WHAT YOU SHOULD DO
Write the entries out again. Each one must match exactly.

Data records
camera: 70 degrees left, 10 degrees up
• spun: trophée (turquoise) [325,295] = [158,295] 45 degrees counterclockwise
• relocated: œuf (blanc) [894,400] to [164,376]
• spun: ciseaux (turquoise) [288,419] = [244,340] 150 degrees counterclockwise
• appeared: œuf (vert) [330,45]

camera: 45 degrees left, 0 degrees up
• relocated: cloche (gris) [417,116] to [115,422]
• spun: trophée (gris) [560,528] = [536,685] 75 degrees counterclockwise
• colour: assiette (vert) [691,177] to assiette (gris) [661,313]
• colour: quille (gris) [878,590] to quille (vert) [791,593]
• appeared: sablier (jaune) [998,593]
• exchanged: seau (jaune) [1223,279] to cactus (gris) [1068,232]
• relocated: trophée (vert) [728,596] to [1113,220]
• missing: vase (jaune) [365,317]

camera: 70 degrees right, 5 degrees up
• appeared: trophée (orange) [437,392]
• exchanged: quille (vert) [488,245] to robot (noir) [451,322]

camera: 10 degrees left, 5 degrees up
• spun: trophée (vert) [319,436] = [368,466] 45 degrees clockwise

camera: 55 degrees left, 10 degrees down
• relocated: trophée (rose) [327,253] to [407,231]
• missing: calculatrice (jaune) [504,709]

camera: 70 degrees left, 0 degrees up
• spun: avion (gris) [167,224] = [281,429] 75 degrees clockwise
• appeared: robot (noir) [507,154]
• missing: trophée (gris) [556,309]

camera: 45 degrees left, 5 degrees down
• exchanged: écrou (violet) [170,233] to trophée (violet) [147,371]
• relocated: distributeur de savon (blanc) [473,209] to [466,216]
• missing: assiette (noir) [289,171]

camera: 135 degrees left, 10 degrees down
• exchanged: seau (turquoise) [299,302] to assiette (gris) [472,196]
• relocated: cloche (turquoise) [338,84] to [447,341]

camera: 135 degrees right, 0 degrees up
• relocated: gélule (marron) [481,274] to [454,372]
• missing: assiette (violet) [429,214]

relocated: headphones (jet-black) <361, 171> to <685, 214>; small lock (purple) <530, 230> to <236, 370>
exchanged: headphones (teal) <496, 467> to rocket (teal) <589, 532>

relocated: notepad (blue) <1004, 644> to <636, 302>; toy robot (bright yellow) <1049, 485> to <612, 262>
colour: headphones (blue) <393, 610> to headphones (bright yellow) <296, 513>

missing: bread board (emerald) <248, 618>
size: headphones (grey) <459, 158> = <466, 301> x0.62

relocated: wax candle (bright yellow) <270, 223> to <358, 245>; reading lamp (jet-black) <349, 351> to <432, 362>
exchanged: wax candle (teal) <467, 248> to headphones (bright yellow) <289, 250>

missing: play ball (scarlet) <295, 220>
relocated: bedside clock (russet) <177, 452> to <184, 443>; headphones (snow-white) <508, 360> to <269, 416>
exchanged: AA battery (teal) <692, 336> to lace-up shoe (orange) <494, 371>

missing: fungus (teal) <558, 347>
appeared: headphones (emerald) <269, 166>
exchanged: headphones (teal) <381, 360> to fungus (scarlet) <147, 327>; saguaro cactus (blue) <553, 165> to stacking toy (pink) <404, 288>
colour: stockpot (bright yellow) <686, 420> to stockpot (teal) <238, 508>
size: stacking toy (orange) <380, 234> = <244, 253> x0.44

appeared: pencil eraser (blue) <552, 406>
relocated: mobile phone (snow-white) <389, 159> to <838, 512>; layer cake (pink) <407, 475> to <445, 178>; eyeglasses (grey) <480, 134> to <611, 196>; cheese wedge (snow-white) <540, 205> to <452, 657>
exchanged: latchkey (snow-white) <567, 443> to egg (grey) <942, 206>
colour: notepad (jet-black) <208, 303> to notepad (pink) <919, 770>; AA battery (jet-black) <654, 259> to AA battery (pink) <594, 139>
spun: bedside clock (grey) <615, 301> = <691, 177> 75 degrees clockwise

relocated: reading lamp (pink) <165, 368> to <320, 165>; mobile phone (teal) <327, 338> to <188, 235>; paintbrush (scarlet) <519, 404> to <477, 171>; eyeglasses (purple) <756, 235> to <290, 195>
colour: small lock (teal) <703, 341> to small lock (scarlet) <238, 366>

OUTPUT OF THE TASK
camera: 70 degrees left, 10 degrees up
• spun: trophée (turquoise) [325,295] = [158,295] 45 degrees counterclockwise
• relocated: œuf (blanc) [894,400] to [164,376]
• spun: ciseaux (turquoise) [288,419] = [244,340] 150 degrees counterclockwise
• appeared: œuf (vert) [330,45]

camera: 45 degrees left, 0 degrees up
• relocated: cloche (gris) [417,116] to [115,422]
• spun: trophée (gris) [560,528] = [536,685] 75 degrees counterclockwise
• colour: assiette (vert) [691,177] to assiette (gris) [661,313]
• colour: quille (gris) [878,590] to quille (vert) [791,593]
• appeared: sablier (jaune) [998,593]
• exchanged: seau (jaune) [1223,279] to cactus (gris) [1068,232]
• relocated: trophée (vert) [728,596] to [1113,220]
• missing: vase (jaune) [365,317]

camera: 70 degrees right, 5 degrees up
• appeared: trophée (orange) [437,392]
• exchanged: quille (vert) [488,245] to robot (noir) [451,322]

camera: 10 degrees left, 5 degrees up
• spun: trophée (vert) [319,436] = [368,466] 45 degrees clockwise

camera: 55 degrees left, 10 degrees down
• relocated: trophée (rose) [327,253] to [407,231]
• missing: calculatrice (jaune) [504,709]

camera: 70 degrees left, 0 degrees up
• spun: avion (gris) [167,224] = [281,429] 75 degrees clockwise
• appeared: robot (noir) [507,154]
• missing: trophée (gris) [556,309]

camera: 45 degrees left, 5 degrees down
• exchanged: écrou (violet) [170,233] to trophée (violet) [147,371]
• relocated: distributeur de savon (blanc) [473,209] to [466,216]
• missing: assiette (noir) [289,171]

camera: 135 degrees left, 10 degrees down
• exchanged: seau (turquoise) [299,302] to assiette (gris) [472,196]
• relocated: cloche (turquoise) [338,84] to [447,341]

camera: 135 degrees right, 0 degrees up
• relocated: gélule (marron) [481,274] to [454,372]
• missing: assiette (violet) [429,214]

relocated: headphones (jet-black) <361, 171> to <685, 214>; small lock (purple) <530, 230> to <236, 370>
exchanged: headphones (teal) <496, 467> to rocket (teal) <589, 532>

relocated: notepad (blue) <1004, 644> to <636, 302>; toy robot (bright yellow) <1049, 485> to <612, 262>
colour: headphones (blue) <393, 610> to headphones (bright yellow) <296, 513>

missing: bread board (emerald) <248, 618>
size: headphones (grey) <459, 158> = <466, 301> x0.62

relocated: wax candle (bright yellow) <270, 223> to <358, 245>; reading lamp (jet-black) <349, 351> to <432, 362>
exchanged: wax candle (teal) <467, 248> to headphones (bright yellow) <289, 250>

missing: play ball (scarlet) <295, 220>
relocated: bedside clock (russet) <177, 452> to <184, 443>; headphones (snow-white) <508, 360> to <269, 416>
exchanged: AA battery (teal) <692, 336> to lace-up shoe (orange) <494, 371>

missing: fungus (teal) <558, 347>
appeared: headphones (emerald) <269, 166>
exchanged: headphones (teal) <381, 360> to fungus (scarlet) <147, 327>; saguaro cactus (blue) <553, 165> to stacking toy (pink) <404, 288>
colour: stockpot (bright yellow) <686, 420> to stockpot (teal) <238, 508>
size: stacking toy (orange) <380, 234> = <244, 253> x0.44

appeared: pencil eraser (blue) <552, 406>
relocated: mobile phone (snow-white) <389, 159> to <838, 512>; layer cake (pink) <407, 475> to <445, 178>; eyeglasses (grey) <480, 134> to <611, 196>; cheese wedge (snow-white) <540, 205> to <452, 657>
exchanged: latchkey (snow-white) <567, 443> to egg (grey) <942, 206>
colour: notepad (jet-black) <208, 303> to notepad (pink) <919, 770>; AA battery (jet-black) <654, 259> to AA battery (pink) <594, 139>
spun: bedside clock (grey) <615, 301> = <691, 177> 75 degrees clockwise

relocated: reading lamp (pink) <165, 368> to <320, 165>; mobile phone (teal) <327, 338> to <188, 235>; paintbrush (scarlet) <519, 404> to <477, 171>; eyeglasses (purple) <756, 235> to <290, 195>
colour: small lock (teal) <703, 341> to small lock (scarlet) <238, 366>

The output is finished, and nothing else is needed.